▸ The task:
When the data below is printed, every line must match exactly and the images must be absent.

▸ Records drawn from a dataset:
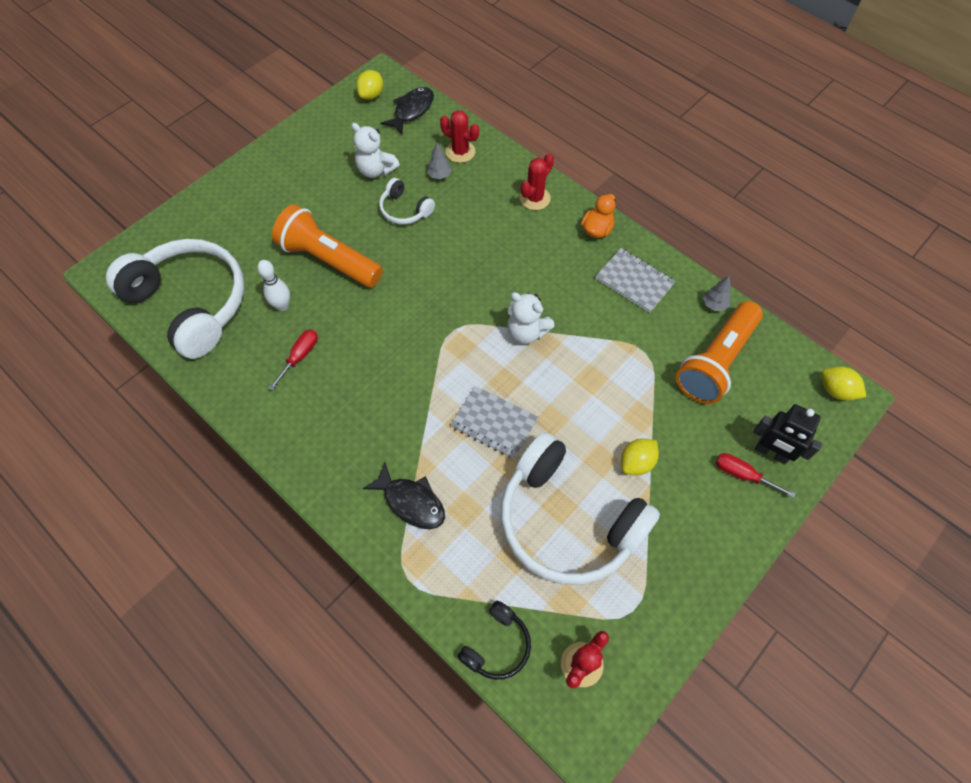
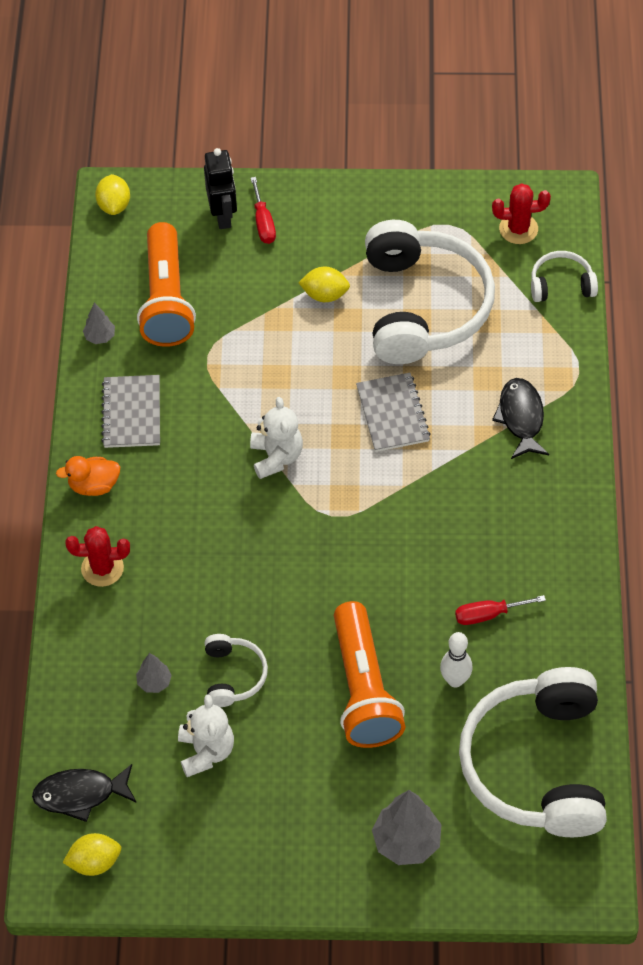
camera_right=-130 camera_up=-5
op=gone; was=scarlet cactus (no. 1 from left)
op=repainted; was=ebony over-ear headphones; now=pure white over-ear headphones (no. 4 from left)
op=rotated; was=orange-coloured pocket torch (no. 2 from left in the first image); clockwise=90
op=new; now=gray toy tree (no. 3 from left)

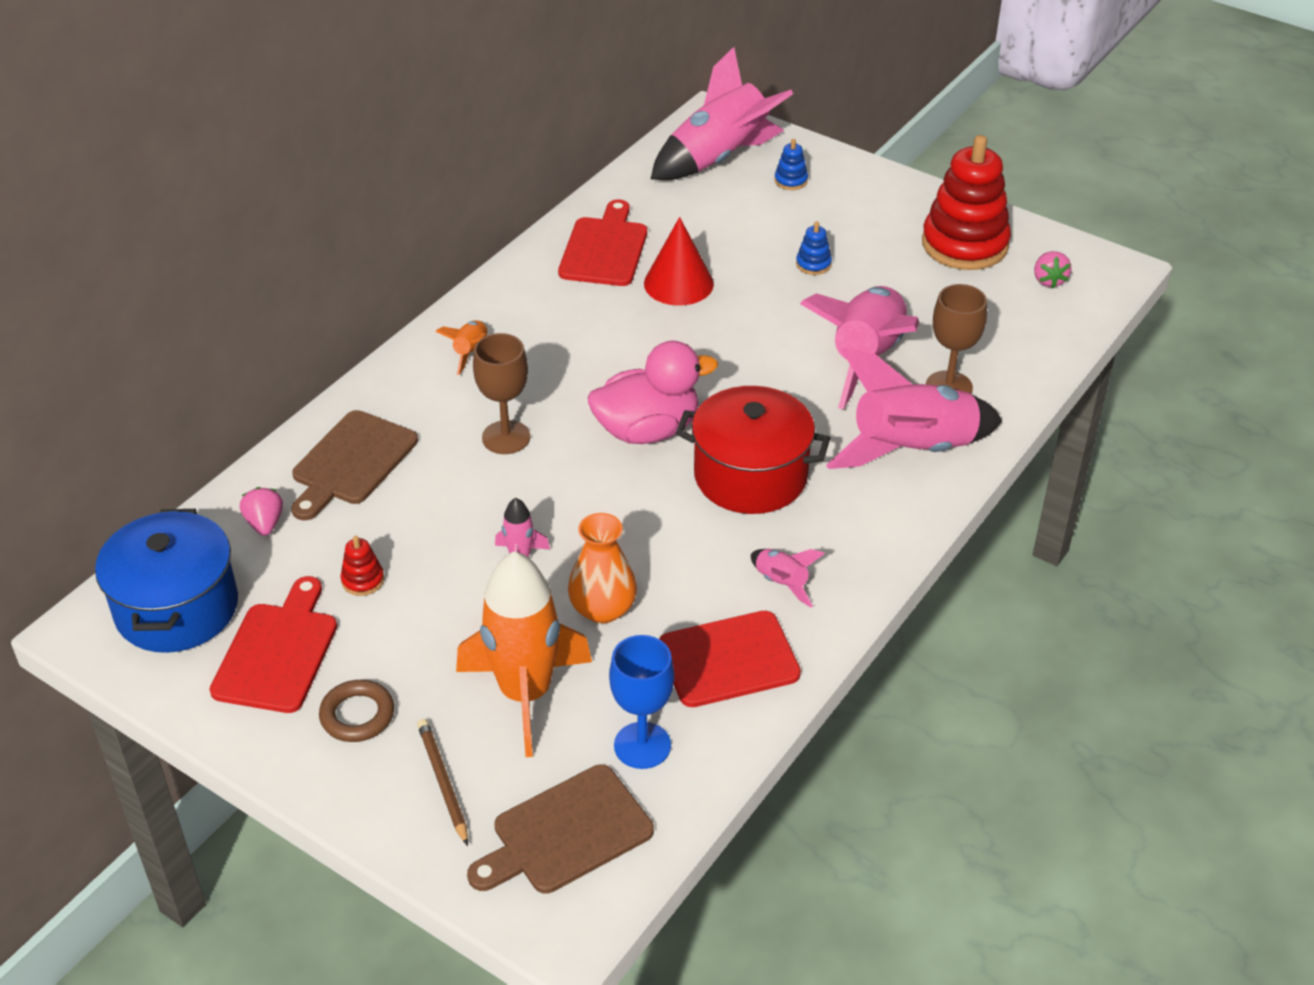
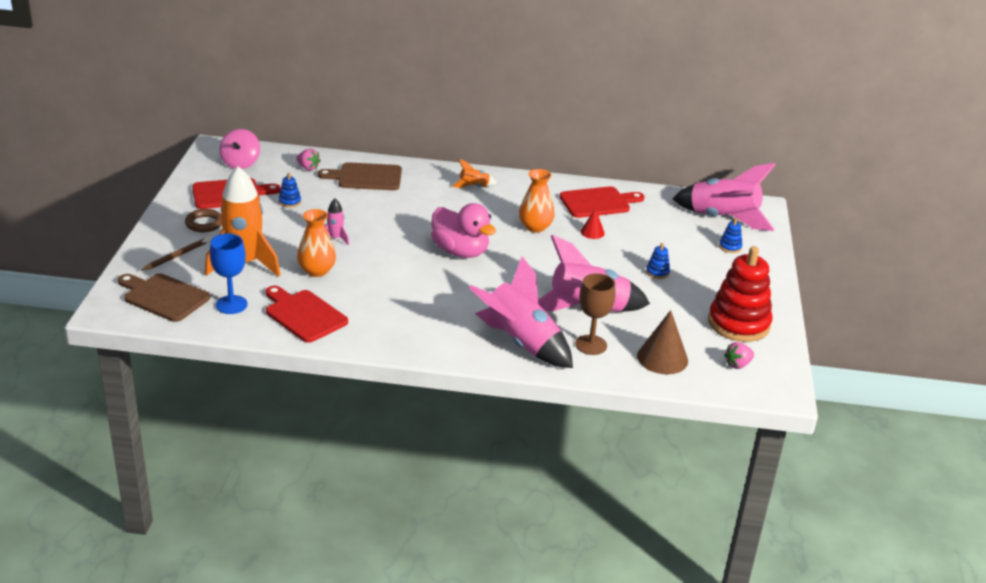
camera_right=60 camera_up=-10
op=swapped; was=blue cooking pot; now=pink toy top
op=rotated; was=pink toy strawberry (no. 1 from left); clockwise=75
op=repainted; was=scarlet ring stacker (no. 1 from left); now=blue ring stacker (no. 1 from left)
op=gone; was=dark brown chalice (no. 1 from left)
op=scaled; was=scarlet cone; ratio=0.55
op=gone; was=scarlet cooking pot
op=gone; was=pink spaceship (no. 3 from left)
op=new; now=orange-coloured tall vase (no. 2 from left)
op=new; now=dark brown cone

▸ Finished task:
camera_right=-130 camera_up=-5
op=gone; was=scarlet cactus (no. 1 from left)
op=repainted; was=ebony over-ear headphones; now=pure white over-ear headphones (no. 4 from left)
op=rotated; was=orange-coloured pocket torch (no. 2 from left in the first image); clockwise=90
op=new; now=gray toy tree (no. 3 from left)

camera_right=60 camera_up=-10
op=swapped; was=blue cooking pot; now=pink toy top
op=rotated; was=pink toy strawberry (no. 1 from left); clockwise=75
op=repainted; was=scarlet ring stacker (no. 1 from left); now=blue ring stacker (no. 1 from left)
op=gone; was=dark brown chalice (no. 1 from left)
op=scaled; was=scarlet cone; ratio=0.55
op=gone; was=scarlet cooking pot
op=gone; was=pink spaceship (no. 3 from left)
op=new; now=orange-coloured tall vase (no. 2 from left)
op=new; now=dark brown cone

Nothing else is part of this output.